(Object transformation records)
*** Block opens ***

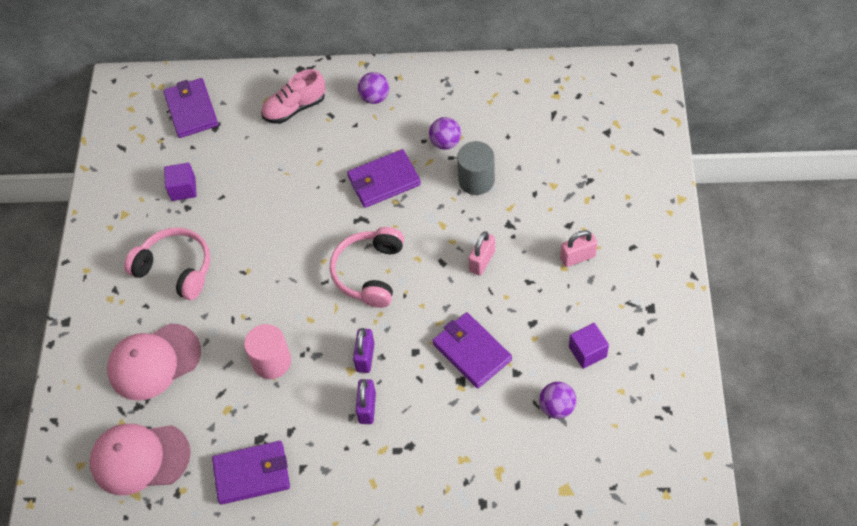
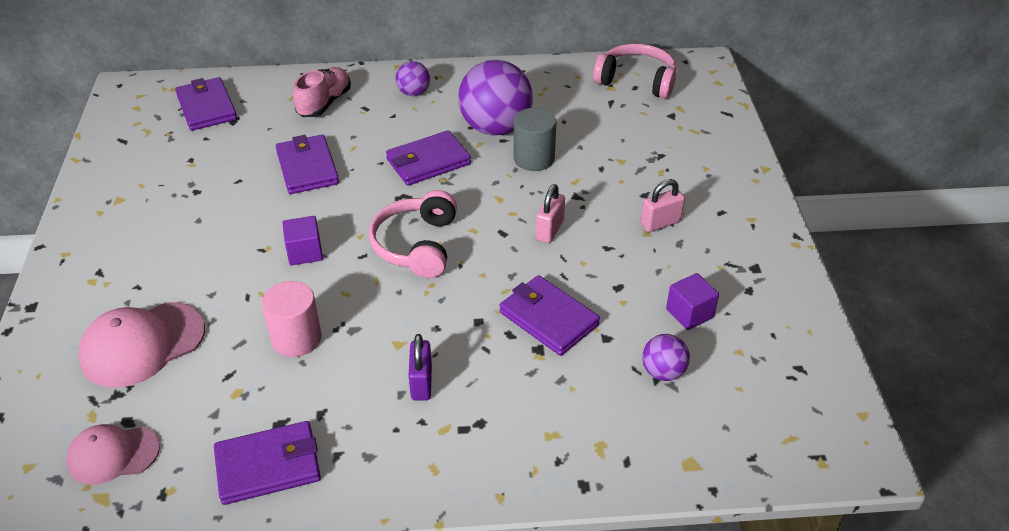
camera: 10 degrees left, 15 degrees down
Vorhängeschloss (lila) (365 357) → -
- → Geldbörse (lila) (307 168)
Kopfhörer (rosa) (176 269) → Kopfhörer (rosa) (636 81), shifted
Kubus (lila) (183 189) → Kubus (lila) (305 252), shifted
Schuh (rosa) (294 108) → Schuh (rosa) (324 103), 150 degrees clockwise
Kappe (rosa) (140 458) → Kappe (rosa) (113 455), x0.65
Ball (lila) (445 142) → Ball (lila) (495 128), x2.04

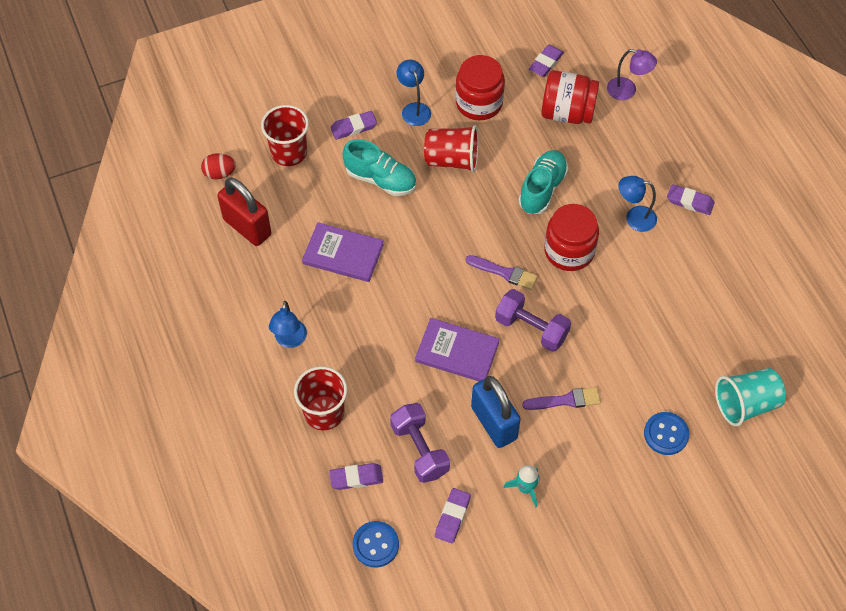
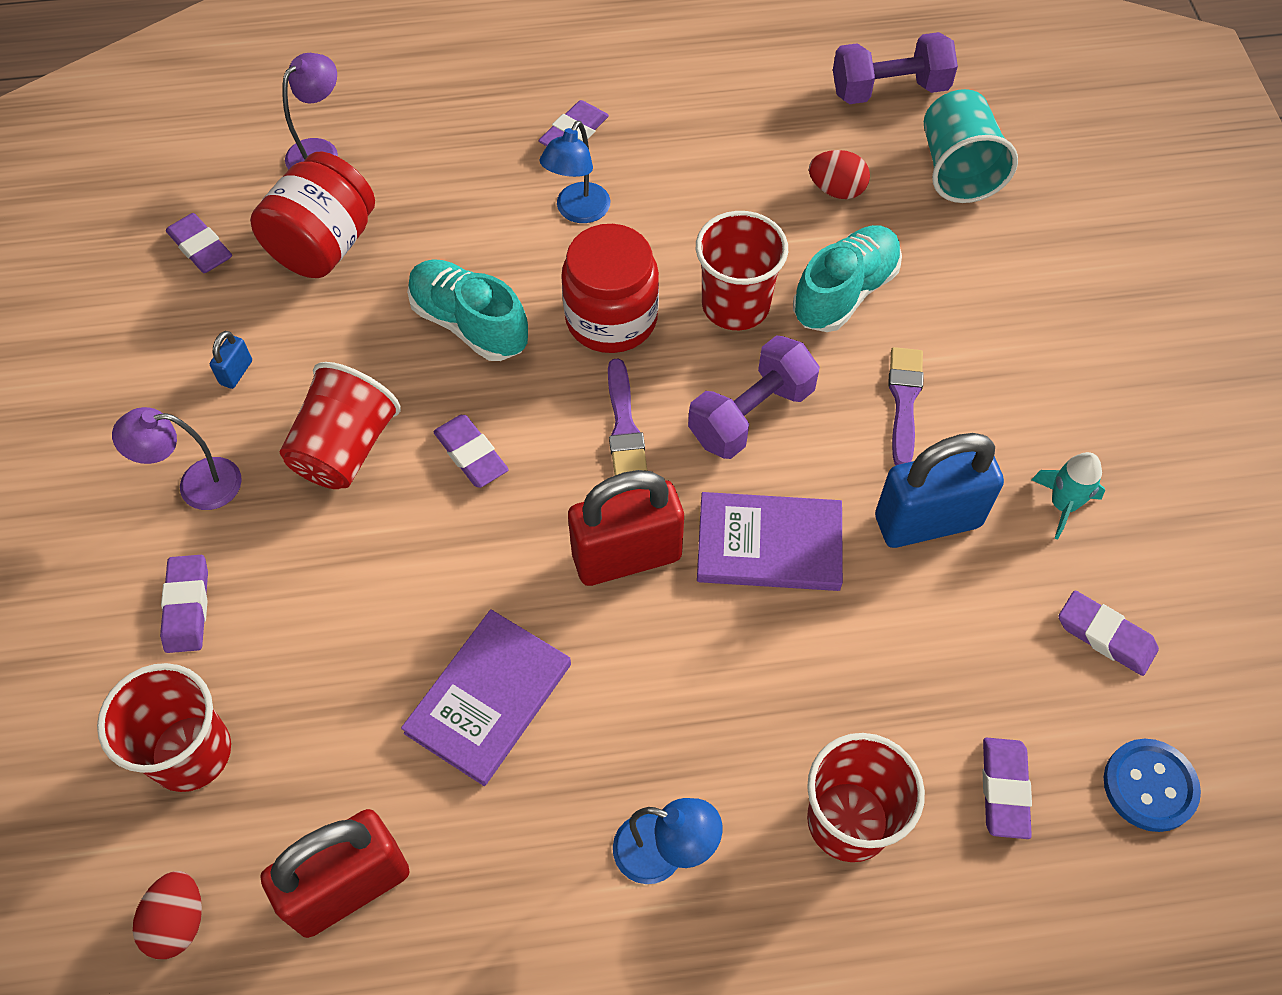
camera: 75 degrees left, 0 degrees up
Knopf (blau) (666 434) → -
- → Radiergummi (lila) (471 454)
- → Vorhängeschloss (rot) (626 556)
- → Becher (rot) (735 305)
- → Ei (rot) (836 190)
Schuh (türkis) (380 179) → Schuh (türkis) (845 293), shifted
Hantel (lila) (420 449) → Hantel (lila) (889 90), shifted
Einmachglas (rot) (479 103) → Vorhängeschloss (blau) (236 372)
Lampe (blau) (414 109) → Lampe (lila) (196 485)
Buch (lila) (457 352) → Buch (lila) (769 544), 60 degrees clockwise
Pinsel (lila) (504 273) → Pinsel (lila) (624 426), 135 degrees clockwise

*** Block closes ***

▶ WHAT YOU ARE ASKED TO DO: The data above must be given back verbatim, minus its images.

▶ EXERCISE RESULT:
camera: 10 degrees left, 15 degrees down
Vorhängeschloss (lila) (365 357) → -
- → Geldbörse (lila) (307 168)
Kopfhörer (rosa) (176 269) → Kopfhörer (rosa) (636 81), shifted
Kubus (lila) (183 189) → Kubus (lila) (305 252), shifted
Schuh (rosa) (294 108) → Schuh (rosa) (324 103), 150 degrees clockwise
Kappe (rosa) (140 458) → Kappe (rosa) (113 455), x0.65
Ball (lila) (445 142) → Ball (lila) (495 128), x2.04

camera: 75 degrees left, 0 degrees up
Knopf (blau) (666 434) → -
- → Radiergummi (lila) (471 454)
- → Vorhängeschloss (rot) (626 556)
- → Becher (rot) (735 305)
- → Ei (rot) (836 190)
Schuh (türkis) (380 179) → Schuh (türkis) (845 293), shifted
Hantel (lila) (420 449) → Hantel (lila) (889 90), shifted
Einmachglas (rot) (479 103) → Vorhängeschloss (blau) (236 372)
Lampe (blau) (414 109) → Lampe (lila) (196 485)
Buch (lila) (457 352) → Buch (lila) (769 544), 60 degrees clockwise
Pinsel (lila) (504 273) → Pinsel (lila) (624 426), 135 degrees clockwise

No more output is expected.